The problem: Select the lines that hold the word "blood" and copy each one.

::: Material for this task :::

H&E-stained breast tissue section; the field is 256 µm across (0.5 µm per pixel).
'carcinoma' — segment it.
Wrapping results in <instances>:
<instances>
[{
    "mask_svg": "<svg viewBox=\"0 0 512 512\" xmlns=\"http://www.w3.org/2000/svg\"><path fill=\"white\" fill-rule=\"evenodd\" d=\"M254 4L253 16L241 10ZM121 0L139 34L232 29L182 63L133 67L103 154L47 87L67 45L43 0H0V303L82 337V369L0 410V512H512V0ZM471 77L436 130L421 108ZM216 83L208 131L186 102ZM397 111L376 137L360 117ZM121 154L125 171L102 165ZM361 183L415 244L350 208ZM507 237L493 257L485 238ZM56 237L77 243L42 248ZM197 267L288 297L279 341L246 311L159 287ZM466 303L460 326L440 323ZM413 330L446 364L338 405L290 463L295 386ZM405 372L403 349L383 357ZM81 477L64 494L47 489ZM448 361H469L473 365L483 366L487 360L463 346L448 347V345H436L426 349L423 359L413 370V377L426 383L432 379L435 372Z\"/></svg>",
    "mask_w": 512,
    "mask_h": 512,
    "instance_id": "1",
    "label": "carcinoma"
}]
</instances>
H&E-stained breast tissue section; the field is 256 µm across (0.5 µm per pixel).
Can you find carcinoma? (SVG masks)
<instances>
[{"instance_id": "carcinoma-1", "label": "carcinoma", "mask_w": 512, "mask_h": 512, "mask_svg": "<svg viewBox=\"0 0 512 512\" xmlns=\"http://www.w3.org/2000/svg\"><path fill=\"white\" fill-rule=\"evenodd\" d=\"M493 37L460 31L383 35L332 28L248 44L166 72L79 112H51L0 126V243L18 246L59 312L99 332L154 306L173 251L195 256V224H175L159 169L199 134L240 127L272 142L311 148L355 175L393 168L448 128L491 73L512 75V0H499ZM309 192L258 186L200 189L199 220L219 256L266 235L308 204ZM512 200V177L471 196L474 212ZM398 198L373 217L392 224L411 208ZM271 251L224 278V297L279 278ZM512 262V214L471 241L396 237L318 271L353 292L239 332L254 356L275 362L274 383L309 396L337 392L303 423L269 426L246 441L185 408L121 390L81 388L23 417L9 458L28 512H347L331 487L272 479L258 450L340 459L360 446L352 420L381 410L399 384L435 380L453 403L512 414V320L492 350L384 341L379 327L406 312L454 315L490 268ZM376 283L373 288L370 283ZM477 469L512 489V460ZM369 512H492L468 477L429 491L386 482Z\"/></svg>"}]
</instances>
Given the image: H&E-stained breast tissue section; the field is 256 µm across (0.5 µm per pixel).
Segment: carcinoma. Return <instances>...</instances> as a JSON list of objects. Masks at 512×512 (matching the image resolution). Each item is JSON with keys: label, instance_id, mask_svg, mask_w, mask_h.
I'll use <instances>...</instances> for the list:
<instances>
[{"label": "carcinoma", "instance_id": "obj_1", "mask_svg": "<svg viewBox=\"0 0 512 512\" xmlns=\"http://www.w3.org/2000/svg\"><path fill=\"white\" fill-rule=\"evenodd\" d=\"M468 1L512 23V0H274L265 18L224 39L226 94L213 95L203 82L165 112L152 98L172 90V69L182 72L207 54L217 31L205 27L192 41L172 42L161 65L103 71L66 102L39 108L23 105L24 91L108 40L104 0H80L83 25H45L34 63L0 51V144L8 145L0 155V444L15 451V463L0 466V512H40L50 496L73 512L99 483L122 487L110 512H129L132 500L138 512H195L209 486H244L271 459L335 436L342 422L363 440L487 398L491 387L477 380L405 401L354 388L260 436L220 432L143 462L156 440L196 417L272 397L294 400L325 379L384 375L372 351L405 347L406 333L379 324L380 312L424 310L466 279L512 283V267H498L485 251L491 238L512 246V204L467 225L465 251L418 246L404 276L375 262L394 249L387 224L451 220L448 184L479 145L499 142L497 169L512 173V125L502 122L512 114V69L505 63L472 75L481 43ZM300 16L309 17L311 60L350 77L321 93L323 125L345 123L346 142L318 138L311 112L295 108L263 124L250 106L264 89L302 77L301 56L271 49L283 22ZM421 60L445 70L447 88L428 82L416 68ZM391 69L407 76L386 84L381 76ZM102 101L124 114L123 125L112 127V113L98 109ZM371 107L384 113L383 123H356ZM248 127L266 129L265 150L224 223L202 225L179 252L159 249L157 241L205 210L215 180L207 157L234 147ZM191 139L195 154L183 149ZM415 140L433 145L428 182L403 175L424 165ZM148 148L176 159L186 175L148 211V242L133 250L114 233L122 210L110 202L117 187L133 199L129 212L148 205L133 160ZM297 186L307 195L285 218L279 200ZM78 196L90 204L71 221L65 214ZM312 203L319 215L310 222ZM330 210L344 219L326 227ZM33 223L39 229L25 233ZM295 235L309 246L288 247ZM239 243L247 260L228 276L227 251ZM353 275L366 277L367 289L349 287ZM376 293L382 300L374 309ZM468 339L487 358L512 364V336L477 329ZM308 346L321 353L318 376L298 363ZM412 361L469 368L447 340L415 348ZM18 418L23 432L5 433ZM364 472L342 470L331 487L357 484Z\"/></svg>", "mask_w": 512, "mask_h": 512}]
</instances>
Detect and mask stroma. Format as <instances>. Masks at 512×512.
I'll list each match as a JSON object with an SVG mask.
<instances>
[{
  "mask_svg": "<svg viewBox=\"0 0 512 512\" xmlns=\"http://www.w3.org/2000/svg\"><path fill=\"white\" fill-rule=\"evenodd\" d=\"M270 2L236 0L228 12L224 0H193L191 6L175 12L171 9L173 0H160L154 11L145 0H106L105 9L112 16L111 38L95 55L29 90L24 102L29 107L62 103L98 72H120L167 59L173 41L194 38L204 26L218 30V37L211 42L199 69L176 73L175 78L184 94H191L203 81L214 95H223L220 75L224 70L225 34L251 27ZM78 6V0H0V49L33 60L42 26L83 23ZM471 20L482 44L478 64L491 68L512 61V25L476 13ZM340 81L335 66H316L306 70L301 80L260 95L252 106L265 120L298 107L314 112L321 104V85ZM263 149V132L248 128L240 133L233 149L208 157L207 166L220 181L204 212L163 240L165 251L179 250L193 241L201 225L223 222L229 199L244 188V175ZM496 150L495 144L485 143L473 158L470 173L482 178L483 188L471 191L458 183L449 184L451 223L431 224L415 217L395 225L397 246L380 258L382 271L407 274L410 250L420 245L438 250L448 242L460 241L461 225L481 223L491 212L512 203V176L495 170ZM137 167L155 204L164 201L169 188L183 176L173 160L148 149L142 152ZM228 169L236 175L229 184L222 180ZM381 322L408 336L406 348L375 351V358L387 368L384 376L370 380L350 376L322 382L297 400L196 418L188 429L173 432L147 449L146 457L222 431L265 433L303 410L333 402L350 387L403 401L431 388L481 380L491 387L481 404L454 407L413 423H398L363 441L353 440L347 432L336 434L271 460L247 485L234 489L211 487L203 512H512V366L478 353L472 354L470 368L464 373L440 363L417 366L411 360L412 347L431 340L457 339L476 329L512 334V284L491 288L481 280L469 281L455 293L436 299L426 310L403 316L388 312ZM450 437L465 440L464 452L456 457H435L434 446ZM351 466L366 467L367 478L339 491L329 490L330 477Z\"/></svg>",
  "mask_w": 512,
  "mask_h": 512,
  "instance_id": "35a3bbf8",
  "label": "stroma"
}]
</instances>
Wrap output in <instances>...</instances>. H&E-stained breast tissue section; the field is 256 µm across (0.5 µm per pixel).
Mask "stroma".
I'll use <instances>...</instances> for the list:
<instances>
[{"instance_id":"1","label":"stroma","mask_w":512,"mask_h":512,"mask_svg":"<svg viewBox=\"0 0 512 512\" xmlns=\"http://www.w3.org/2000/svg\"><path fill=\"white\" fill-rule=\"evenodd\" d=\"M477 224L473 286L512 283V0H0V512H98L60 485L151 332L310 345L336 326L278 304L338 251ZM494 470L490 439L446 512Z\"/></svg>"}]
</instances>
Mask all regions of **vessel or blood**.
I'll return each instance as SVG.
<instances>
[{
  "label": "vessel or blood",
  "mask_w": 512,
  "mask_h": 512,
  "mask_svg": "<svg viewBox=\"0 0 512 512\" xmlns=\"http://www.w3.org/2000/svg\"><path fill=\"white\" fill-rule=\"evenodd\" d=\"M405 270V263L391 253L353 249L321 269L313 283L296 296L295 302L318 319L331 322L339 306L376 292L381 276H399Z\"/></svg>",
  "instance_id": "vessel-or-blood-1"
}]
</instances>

:::

Right answer:
Mask all regions of **vessel or blood**.
  "label": "vessel or blood",
  "instance_id": "vessel-or-blood-1"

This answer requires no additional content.